• _TASK ITEM_
Return the records that follow unaltered. Omit every picture.

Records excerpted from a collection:
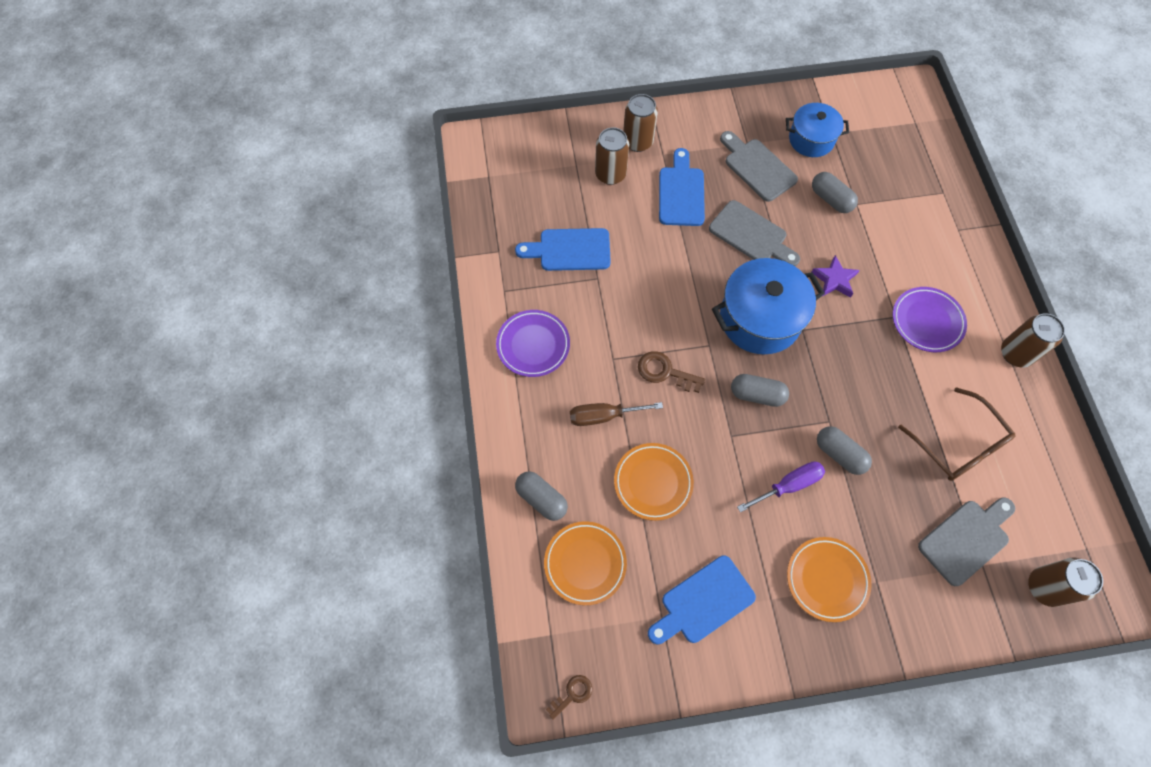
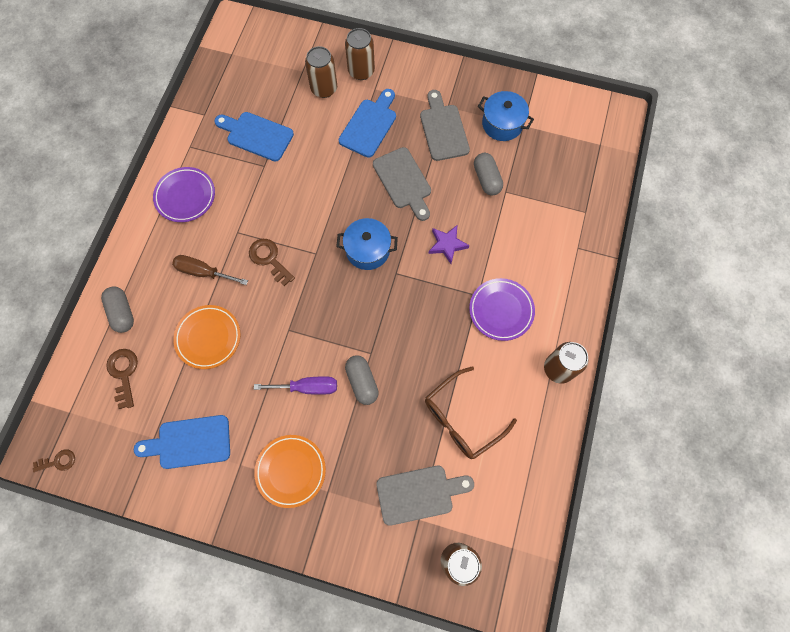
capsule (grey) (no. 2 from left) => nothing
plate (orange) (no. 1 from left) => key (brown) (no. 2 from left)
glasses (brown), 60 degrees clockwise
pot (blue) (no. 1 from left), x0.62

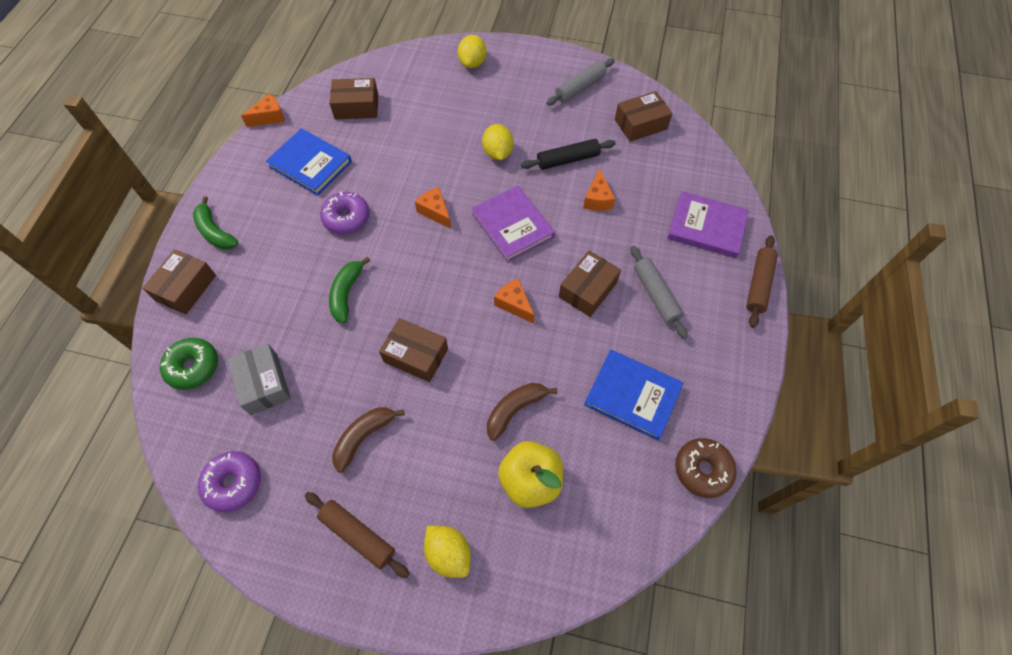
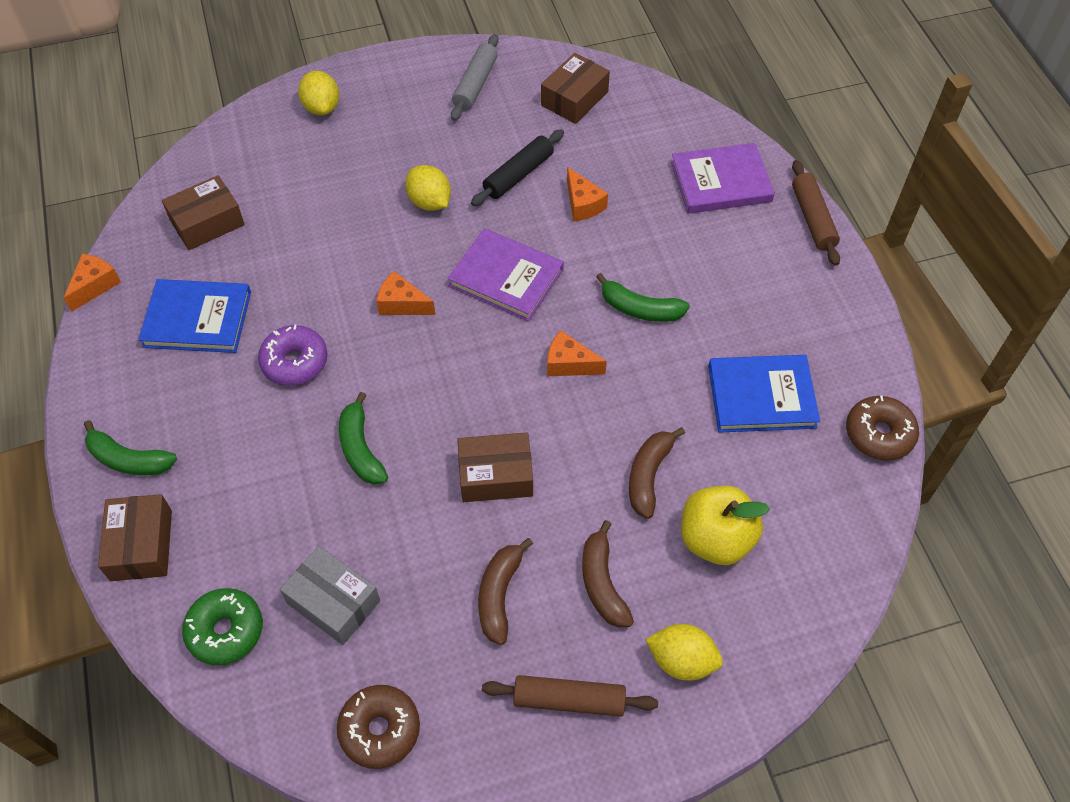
rolling pin (grey) (no. 2 from left) => nothing
nothing => banana (brown) (no. 2 from left)
box (brown) (no. 4 from left) => banana (green) (no. 3 from left)
donut (purple) (no. 1 from left) => donut (brown) (no. 1 from left)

• _SOLUTION_
capsule (grey) (no. 2 from left) => nothing
plate (orange) (no. 1 from left) => key (brown) (no. 2 from left)
glasses (brown), 60 degrees clockwise
pot (blue) (no. 1 from left), x0.62

rolling pin (grey) (no. 2 from left) => nothing
nothing => banana (brown) (no. 2 from left)
box (brown) (no. 4 from left) => banana (green) (no. 3 from left)
donut (purple) (no. 1 from left) => donut (brown) (no. 1 from left)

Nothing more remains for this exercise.